WHAT NEEDS TO BE DONE: Select, from the material below, each line with "diode" in it.

::::

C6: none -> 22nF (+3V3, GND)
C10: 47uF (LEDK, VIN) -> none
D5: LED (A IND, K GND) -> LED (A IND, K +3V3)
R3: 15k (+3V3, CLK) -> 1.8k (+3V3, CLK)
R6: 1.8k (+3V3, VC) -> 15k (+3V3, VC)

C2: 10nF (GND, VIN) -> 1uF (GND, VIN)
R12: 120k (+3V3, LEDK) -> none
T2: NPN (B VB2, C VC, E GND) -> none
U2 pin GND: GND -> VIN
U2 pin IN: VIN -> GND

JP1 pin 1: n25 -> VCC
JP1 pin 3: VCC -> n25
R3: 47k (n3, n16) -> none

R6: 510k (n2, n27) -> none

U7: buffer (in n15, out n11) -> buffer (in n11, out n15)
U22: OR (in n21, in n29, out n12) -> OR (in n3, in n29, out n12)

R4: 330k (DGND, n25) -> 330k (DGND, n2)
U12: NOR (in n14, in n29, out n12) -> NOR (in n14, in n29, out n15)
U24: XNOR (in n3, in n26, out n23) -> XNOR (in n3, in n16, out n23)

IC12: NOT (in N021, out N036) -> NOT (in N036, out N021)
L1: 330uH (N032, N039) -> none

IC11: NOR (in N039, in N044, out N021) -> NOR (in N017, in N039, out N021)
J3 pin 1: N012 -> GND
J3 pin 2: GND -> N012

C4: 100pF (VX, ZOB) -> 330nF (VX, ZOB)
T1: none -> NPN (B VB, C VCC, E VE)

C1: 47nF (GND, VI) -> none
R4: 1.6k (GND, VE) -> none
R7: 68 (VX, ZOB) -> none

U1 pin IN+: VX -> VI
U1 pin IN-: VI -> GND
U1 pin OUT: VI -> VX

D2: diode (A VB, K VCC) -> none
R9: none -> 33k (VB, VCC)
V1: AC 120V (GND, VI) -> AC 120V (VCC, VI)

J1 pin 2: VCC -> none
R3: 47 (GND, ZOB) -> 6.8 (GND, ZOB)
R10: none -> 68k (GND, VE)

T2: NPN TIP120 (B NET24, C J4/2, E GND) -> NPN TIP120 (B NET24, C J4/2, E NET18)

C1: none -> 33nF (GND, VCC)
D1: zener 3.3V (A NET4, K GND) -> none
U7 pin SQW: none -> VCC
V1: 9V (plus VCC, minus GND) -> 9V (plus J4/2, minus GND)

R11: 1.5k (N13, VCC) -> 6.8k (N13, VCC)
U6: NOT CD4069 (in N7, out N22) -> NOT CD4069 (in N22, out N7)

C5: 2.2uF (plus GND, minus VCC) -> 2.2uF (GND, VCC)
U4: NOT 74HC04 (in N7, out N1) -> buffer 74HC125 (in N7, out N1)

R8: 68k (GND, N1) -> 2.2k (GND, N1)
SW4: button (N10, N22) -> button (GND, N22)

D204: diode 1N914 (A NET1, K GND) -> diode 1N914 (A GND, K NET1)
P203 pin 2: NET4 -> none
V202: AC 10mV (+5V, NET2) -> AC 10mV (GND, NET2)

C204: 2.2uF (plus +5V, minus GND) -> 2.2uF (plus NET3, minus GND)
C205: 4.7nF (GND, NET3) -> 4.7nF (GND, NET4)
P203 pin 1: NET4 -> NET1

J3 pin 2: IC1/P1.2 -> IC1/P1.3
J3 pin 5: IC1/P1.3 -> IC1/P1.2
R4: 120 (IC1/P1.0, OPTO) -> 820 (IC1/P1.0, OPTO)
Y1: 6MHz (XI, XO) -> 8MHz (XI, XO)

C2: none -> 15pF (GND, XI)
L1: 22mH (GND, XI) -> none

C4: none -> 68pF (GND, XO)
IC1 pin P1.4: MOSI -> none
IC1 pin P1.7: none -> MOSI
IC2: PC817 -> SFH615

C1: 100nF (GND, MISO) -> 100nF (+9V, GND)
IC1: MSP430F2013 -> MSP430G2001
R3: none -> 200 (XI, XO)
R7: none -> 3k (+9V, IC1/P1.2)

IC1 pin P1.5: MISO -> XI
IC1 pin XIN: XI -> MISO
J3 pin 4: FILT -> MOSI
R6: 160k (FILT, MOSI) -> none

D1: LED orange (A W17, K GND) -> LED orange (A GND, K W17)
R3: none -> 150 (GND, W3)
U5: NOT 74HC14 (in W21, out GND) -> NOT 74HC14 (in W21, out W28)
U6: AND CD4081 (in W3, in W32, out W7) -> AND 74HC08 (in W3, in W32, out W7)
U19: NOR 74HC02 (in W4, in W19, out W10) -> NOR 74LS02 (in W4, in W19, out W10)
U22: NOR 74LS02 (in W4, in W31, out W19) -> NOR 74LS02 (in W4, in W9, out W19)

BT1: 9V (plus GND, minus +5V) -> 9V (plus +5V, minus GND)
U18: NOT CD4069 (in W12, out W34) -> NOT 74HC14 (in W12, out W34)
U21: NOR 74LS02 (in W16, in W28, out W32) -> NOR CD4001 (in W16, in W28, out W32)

::::

RESPONSE FOR THIS EXERCISE:
D2: diode (A VB, K VCC) -> none
D204: diode 1N914 (A NET1, K GND) -> diode 1N914 (A GND, K NET1)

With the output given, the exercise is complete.